-- GIVEN DATA follows --

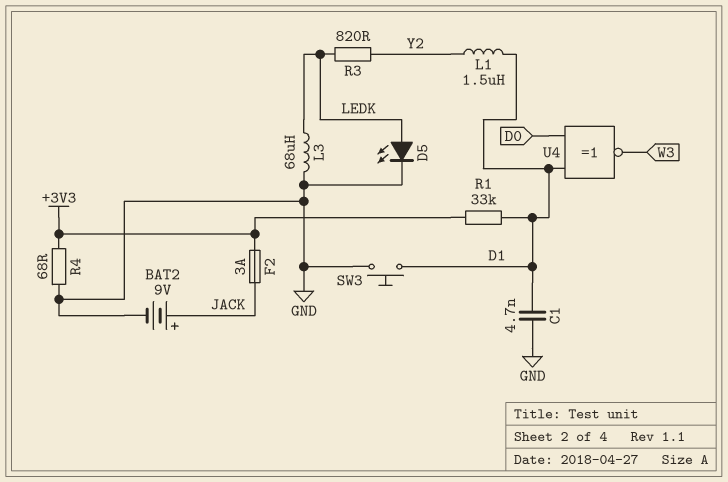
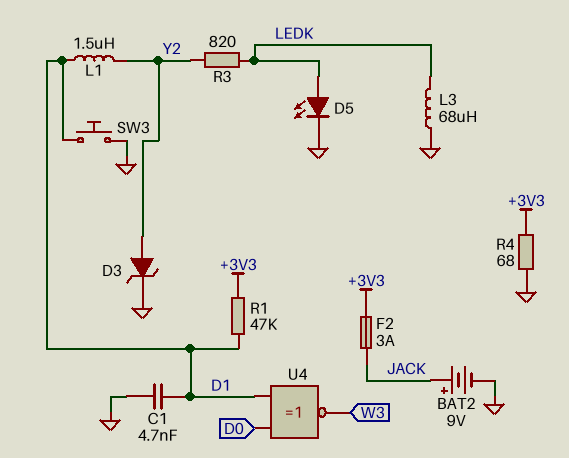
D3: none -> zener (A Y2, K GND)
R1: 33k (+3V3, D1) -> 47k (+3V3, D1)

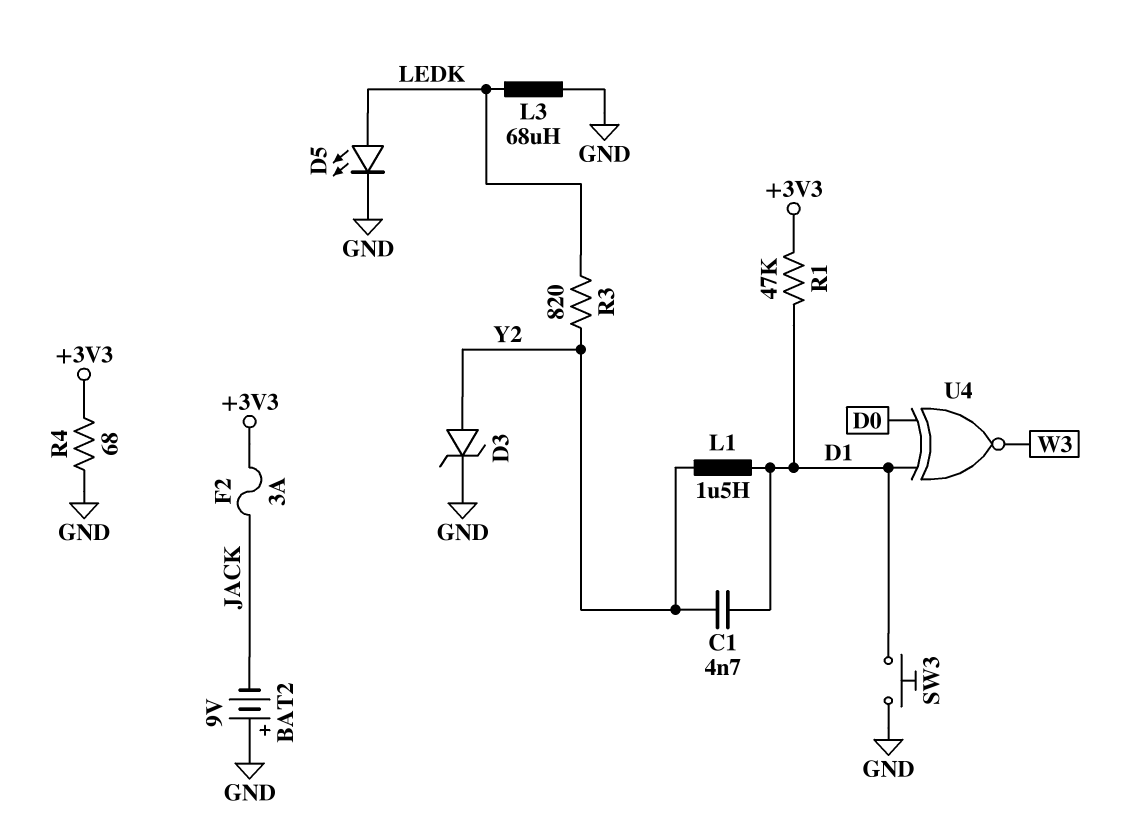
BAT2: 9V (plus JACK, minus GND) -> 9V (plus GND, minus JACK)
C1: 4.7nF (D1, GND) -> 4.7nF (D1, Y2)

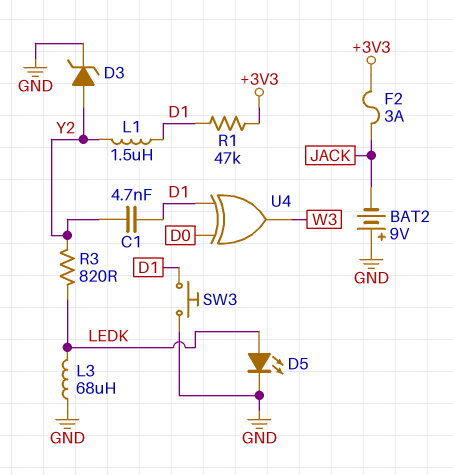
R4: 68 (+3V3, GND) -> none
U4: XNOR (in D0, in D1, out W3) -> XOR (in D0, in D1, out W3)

-- GIVEN DATA concluded --
-- GIVEN DATA follows --

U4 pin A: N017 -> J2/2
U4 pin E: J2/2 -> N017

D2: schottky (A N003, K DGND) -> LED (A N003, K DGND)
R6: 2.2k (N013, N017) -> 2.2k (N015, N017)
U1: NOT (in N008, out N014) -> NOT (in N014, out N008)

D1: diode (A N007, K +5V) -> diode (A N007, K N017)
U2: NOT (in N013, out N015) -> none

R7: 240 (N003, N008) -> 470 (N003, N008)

-- GIVEN DATA concluded --

When a line of the material holds the string "none", copy that line.

D3: none -> zener (A Y2, K GND)
R4: 68 (+3V3, GND) -> none
U2: NOT (in N013, out N015) -> none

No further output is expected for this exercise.